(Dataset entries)
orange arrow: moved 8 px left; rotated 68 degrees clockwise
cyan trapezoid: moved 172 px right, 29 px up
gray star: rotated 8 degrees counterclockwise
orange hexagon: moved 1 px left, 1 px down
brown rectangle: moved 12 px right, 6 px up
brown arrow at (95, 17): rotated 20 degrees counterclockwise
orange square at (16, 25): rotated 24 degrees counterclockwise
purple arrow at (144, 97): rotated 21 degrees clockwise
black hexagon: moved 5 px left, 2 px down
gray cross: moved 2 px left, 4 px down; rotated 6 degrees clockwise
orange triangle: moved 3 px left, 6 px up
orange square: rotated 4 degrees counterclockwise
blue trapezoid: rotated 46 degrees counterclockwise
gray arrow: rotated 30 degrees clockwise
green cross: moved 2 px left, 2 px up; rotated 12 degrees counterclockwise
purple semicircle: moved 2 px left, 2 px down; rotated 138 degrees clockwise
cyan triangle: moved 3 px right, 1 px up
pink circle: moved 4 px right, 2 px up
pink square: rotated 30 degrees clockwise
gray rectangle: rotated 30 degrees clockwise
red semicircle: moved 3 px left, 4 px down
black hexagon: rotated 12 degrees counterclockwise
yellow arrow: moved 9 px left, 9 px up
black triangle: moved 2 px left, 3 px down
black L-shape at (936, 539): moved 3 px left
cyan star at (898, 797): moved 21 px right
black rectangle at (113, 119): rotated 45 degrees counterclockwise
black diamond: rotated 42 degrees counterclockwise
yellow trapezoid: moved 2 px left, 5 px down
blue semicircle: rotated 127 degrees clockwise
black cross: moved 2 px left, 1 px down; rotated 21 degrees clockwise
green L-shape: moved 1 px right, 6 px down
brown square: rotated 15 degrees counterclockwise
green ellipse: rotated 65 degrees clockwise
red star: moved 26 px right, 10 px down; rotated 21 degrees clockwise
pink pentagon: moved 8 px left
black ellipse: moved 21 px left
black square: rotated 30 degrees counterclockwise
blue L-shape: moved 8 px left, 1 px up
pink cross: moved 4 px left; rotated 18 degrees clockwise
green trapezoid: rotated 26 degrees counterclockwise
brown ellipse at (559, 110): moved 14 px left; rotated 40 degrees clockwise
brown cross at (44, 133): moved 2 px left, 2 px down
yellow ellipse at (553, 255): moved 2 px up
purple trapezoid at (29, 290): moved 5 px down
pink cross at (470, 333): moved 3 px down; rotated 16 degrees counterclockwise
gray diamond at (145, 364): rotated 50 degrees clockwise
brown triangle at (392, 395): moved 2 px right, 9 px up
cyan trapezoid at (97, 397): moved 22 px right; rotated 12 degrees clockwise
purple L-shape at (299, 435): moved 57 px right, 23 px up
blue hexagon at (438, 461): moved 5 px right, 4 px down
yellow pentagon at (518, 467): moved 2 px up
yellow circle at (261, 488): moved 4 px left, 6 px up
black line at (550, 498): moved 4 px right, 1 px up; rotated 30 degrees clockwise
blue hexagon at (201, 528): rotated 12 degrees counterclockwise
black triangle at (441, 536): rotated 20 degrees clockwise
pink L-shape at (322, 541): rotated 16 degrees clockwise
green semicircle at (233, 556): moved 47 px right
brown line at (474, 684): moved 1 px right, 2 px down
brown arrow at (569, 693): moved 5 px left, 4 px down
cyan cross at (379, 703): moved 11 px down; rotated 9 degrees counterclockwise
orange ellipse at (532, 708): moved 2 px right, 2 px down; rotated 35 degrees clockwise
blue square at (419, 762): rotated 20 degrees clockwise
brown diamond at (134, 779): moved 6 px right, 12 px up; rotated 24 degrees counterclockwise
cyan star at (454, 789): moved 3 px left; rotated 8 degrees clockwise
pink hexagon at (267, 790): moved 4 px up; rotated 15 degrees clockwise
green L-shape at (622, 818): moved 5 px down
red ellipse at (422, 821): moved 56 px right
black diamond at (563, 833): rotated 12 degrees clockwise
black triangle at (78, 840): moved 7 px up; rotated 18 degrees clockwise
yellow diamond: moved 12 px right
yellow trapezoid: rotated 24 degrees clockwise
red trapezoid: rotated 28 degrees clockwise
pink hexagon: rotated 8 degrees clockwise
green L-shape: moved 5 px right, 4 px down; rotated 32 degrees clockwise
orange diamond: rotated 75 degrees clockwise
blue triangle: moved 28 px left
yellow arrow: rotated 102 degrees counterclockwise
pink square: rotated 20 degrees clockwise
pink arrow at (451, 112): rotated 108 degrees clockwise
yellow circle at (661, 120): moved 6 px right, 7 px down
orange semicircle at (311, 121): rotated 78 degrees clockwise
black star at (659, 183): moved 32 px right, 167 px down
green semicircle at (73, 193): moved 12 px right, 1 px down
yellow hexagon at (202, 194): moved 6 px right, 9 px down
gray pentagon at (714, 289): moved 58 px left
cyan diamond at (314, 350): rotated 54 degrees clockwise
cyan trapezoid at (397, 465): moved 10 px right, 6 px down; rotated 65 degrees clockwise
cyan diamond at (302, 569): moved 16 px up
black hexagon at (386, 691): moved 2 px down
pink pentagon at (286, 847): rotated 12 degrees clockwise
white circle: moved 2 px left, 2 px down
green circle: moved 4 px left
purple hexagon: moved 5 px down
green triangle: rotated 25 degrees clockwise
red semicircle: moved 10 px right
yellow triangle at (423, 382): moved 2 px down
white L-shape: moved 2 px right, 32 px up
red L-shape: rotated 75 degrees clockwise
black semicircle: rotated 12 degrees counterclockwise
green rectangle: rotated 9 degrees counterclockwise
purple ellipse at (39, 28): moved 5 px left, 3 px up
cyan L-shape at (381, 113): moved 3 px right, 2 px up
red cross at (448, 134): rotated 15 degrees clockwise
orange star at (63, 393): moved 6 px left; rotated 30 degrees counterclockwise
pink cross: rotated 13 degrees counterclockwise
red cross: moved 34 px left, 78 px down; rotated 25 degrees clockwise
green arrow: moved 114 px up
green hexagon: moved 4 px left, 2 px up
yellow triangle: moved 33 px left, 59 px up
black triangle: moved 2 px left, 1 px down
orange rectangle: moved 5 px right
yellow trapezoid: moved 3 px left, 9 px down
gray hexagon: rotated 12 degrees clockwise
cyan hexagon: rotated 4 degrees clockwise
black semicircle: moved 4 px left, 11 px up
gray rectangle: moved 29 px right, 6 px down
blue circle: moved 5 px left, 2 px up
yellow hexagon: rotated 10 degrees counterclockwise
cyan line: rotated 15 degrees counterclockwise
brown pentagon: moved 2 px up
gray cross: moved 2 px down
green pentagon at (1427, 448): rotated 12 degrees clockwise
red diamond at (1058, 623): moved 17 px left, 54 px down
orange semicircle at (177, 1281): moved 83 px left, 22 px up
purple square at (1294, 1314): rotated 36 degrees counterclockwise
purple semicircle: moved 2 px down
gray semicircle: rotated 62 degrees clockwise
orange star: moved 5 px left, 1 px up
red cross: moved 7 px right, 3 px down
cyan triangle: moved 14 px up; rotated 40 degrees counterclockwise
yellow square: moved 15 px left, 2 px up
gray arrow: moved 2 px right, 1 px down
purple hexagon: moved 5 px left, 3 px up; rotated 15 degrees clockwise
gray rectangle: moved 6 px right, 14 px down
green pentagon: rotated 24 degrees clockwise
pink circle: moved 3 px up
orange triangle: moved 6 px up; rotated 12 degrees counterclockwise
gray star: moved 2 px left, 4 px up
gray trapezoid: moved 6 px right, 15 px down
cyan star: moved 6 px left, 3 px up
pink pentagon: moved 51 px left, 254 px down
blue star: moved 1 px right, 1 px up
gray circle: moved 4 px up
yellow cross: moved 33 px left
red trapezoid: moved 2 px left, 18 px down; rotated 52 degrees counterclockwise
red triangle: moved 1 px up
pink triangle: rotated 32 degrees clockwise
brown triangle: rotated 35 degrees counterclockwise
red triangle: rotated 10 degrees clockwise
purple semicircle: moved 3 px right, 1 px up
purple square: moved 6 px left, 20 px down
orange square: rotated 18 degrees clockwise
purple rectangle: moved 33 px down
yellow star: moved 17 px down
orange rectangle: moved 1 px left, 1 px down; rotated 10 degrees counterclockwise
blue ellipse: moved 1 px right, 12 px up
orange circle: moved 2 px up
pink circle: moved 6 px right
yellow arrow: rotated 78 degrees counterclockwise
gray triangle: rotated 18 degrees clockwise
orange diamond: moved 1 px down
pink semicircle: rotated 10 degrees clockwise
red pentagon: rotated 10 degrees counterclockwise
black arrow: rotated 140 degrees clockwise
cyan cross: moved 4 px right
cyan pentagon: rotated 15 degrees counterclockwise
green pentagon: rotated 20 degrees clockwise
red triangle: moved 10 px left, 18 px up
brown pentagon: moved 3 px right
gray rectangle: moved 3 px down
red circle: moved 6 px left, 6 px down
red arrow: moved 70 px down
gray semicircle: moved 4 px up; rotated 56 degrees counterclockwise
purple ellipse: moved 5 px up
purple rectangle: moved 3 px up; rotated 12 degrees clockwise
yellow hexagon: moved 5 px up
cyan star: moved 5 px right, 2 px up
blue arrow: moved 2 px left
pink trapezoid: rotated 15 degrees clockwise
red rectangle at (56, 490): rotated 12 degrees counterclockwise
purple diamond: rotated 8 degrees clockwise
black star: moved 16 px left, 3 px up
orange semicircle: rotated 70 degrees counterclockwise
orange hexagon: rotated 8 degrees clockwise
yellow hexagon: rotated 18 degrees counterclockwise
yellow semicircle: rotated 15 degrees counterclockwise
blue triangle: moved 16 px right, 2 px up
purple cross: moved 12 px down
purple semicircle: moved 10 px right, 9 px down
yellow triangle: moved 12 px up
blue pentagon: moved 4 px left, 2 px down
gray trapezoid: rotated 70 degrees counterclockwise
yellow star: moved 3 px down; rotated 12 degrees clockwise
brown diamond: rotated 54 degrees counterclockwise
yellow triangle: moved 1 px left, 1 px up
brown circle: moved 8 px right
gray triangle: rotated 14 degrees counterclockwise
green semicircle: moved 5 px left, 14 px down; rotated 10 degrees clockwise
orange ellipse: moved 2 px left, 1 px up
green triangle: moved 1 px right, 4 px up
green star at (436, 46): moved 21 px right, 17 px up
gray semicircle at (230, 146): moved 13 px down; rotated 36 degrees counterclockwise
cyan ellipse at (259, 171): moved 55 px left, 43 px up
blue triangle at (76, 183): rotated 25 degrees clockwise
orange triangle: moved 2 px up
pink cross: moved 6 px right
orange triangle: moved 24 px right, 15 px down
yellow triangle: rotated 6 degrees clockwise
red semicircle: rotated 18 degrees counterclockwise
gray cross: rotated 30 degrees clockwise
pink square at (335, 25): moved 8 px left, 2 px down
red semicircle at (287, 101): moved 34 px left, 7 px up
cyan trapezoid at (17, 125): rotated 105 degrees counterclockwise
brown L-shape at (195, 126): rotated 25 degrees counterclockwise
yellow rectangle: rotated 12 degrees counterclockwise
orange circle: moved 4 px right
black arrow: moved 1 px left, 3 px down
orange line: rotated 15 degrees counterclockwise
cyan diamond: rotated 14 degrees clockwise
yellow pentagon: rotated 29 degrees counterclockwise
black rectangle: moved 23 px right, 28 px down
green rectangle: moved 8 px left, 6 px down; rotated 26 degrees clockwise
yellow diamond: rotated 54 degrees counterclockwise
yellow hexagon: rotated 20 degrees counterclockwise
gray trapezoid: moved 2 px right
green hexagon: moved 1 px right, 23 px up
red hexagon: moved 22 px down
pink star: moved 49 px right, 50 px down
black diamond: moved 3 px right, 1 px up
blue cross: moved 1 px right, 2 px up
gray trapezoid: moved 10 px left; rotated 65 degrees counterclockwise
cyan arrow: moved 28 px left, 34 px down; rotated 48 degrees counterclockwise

**Task**
Which lines in the items above contain the string "square"? Copy each of those lines in full, treating case as significant.

**Exercise solution**
orange square at (16, 25): rotated 24 degrees counterclockwise
orange square: rotated 4 degrees counterclockwise
pink square: rotated 30 degrees clockwise
brown square: rotated 15 degrees counterclockwise
black square: rotated 30 degrees counterclockwise
blue square at (419, 762): rotated 20 degrees clockwise
pink square: rotated 20 degrees clockwise
purple square at (1294, 1314): rotated 36 degrees counterclockwise
yellow square: moved 15 px left, 2 px up
purple square: moved 6 px left, 20 px down
orange square: rotated 18 degrees clockwise
pink square at (335, 25): moved 8 px left, 2 px down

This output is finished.